**SUPPLIED MATERIAL:**
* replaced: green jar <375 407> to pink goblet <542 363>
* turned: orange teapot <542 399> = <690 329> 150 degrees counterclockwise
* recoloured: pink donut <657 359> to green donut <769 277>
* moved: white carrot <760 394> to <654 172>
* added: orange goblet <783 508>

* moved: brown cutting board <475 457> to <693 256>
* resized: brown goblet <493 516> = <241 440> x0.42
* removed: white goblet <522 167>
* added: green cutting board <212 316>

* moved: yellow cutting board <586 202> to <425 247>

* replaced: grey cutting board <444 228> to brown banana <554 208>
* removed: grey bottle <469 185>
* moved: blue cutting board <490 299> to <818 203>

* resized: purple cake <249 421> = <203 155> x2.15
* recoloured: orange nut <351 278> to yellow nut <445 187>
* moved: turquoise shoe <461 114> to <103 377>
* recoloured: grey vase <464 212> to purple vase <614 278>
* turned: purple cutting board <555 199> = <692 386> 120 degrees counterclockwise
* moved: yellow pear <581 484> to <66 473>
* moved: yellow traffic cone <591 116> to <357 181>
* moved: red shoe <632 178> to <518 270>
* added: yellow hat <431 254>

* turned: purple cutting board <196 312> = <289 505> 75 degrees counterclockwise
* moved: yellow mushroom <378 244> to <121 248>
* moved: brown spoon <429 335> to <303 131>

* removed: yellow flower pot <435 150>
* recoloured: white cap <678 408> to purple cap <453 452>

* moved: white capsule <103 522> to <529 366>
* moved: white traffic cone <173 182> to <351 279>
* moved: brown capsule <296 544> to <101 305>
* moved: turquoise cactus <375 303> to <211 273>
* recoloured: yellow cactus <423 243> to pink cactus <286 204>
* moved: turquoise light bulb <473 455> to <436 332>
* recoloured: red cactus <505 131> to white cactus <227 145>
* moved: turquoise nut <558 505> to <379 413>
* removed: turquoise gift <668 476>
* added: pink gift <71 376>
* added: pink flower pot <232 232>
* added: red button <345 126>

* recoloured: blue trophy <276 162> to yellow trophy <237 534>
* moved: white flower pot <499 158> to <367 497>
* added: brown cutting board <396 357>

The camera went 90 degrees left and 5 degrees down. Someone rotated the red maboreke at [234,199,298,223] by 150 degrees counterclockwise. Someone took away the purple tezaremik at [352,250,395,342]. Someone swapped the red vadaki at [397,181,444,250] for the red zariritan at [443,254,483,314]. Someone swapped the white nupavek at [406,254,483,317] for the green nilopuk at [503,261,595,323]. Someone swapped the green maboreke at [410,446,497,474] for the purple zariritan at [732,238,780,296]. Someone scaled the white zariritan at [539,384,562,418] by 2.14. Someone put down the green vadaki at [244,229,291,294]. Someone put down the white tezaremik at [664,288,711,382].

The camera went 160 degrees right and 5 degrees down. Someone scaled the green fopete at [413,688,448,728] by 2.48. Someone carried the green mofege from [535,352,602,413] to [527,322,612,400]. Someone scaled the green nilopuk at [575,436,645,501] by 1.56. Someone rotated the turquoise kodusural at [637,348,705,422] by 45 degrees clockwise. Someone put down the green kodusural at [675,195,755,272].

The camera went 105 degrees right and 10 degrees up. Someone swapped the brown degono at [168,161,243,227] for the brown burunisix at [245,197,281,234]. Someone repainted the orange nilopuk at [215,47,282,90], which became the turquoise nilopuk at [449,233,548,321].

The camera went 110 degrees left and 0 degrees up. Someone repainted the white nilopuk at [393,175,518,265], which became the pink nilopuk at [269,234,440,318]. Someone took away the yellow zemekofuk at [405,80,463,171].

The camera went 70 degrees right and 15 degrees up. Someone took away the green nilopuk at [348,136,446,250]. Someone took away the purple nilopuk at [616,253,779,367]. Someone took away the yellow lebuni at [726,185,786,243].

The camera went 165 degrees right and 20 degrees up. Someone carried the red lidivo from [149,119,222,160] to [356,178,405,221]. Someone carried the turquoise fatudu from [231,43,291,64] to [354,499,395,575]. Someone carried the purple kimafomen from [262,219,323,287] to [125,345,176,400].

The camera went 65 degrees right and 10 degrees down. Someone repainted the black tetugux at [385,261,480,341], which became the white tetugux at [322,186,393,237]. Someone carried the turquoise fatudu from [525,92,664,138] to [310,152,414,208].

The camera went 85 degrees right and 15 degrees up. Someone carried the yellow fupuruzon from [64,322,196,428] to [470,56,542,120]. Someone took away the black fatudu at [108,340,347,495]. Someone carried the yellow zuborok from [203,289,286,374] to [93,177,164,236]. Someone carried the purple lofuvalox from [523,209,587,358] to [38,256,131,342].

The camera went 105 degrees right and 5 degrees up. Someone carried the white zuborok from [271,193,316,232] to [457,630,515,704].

**REQUIRED ACTION:** Quote each line of the listing above exactly.

**RESPONSE:**
* replaced: green jar <375 407> to pink goblet <542 363>
* turned: orange teapot <542 399> = <690 329> 150 degrees counterclockwise
* recoloured: pink donut <657 359> to green donut <769 277>
* moved: white carrot <760 394> to <654 172>
* added: orange goblet <783 508>

* moved: brown cutting board <475 457> to <693 256>
* resized: brown goblet <493 516> = <241 440> x0.42
* removed: white goblet <522 167>
* added: green cutting board <212 316>

* moved: yellow cutting board <586 202> to <425 247>

* replaced: grey cutting board <444 228> to brown banana <554 208>
* removed: grey bottle <469 185>
* moved: blue cutting board <490 299> to <818 203>

* resized: purple cake <249 421> = <203 155> x2.15
* recoloured: orange nut <351 278> to yellow nut <445 187>
* moved: turquoise shoe <461 114> to <103 377>
* recoloured: grey vase <464 212> to purple vase <614 278>
* turned: purple cutting board <555 199> = <692 386> 120 degrees counterclockwise
* moved: yellow pear <581 484> to <66 473>
* moved: yellow traffic cone <591 116> to <357 181>
* moved: red shoe <632 178> to <518 270>
* added: yellow hat <431 254>

* turned: purple cutting board <196 312> = <289 505> 75 degrees counterclockwise
* moved: yellow mushroom <378 244> to <121 248>
* moved: brown spoon <429 335> to <303 131>

* removed: yellow flower pot <435 150>
* recoloured: white cap <678 408> to purple cap <453 452>

* moved: white capsule <103 522> to <529 366>
* moved: white traffic cone <173 182> to <351 279>
* moved: brown capsule <296 544> to <101 305>
* moved: turquoise cactus <375 303> to <211 273>
* recoloured: yellow cactus <423 243> to pink cactus <286 204>
* moved: turquoise light bulb <473 455> to <436 332>
* recoloured: red cactus <505 131> to white cactus <227 145>
* moved: turquoise nut <558 505> to <379 413>
* removed: turquoise gift <668 476>
* added: pink gift <71 376>
* added: pink flower pot <232 232>
* added: red button <345 126>

* recoloured: blue trophy <276 162> to yellow trophy <237 534>
* moved: white flower pot <499 158> to <367 497>
* added: brown cutting board <396 357>

The camera went 90 degrees left and 5 degrees down. Someone rotated the red maboreke at [234,199,298,223] by 150 degrees counterclockwise. Someone took away the purple tezaremik at [352,250,395,342]. Someone swapped the red vadaki at [397,181,444,250] for the red zariritan at [443,254,483,314]. Someone swapped the white nupavek at [406,254,483,317] for the green nilopuk at [503,261,595,323]. Someone swapped the green maboreke at [410,446,497,474] for the purple zariritan at [732,238,780,296]. Someone scaled the white zariritan at [539,384,562,418] by 2.14. Someone put down the green vadaki at [244,229,291,294]. Someone put down the white tezaremik at [664,288,711,382].

The camera went 160 degrees right and 5 degrees down. Someone scaled the green fopete at [413,688,448,728] by 2.48. Someone carried the green mofege from [535,352,602,413] to [527,322,612,400]. Someone scaled the green nilopuk at [575,436,645,501] by 1.56. Someone rotated the turquoise kodusural at [637,348,705,422] by 45 degrees clockwise. Someone put down the green kodusural at [675,195,755,272].

The camera went 105 degrees right and 10 degrees up. Someone swapped the brown degono at [168,161,243,227] for the brown burunisix at [245,197,281,234]. Someone repainted the orange nilopuk at [215,47,282,90], which became the turquoise nilopuk at [449,233,548,321].

The camera went 110 degrees left and 0 degrees up. Someone repainted the white nilopuk at [393,175,518,265], which became the pink nilopuk at [269,234,440,318]. Someone took away the yellow zemekofuk at [405,80,463,171].

The camera went 70 degrees right and 15 degrees up. Someone took away the green nilopuk at [348,136,446,250]. Someone took away the purple nilopuk at [616,253,779,367]. Someone took away the yellow lebuni at [726,185,786,243].

The camera went 165 degrees right and 20 degrees up. Someone carried the red lidivo from [149,119,222,160] to [356,178,405,221]. Someone carried the turquoise fatudu from [231,43,291,64] to [354,499,395,575]. Someone carried the purple kimafomen from [262,219,323,287] to [125,345,176,400].

The camera went 65 degrees right and 10 degrees down. Someone repainted the black tetugux at [385,261,480,341], which became the white tetugux at [322,186,393,237]. Someone carried the turquoise fatudu from [525,92,664,138] to [310,152,414,208].

The camera went 85 degrees right and 15 degrees up. Someone carried the yellow fupuruzon from [64,322,196,428] to [470,56,542,120]. Someone took away the black fatudu at [108,340,347,495]. Someone carried the yellow zuborok from [203,289,286,374] to [93,177,164,236]. Someone carried the purple lofuvalox from [523,209,587,358] to [38,256,131,342].

The camera went 105 degrees right and 5 degrees up. Someone carried the white zuborok from [271,193,316,232] to [457,630,515,704].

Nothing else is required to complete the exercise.